━━━━━ Given entries

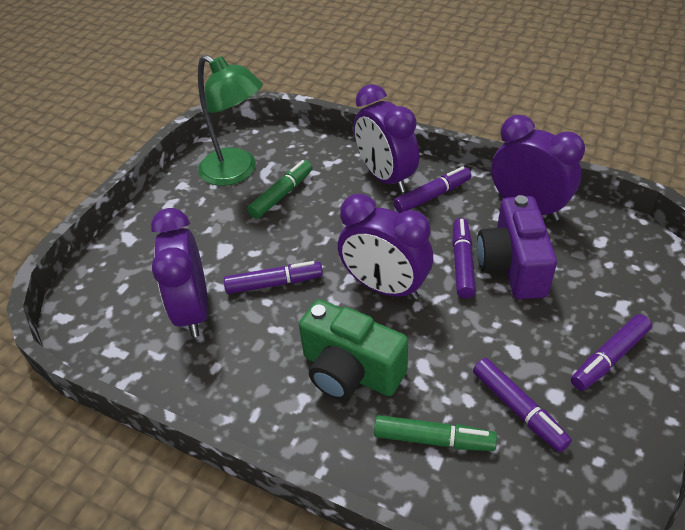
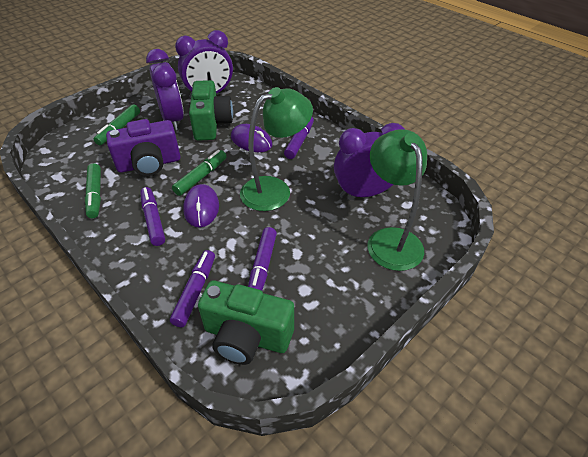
green camera: 1 -> 2
green lamp: 1 -> 2
green marker: 2 -> 3
purple clock: 4 -> 3
purple marker: 5 -> 4
purple mouse: 0 -> 2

━━━━━━━━━━

## Problem description
Give the number of lines in the records that contain the string "green", and write nothing besides that number.

## Completed task
3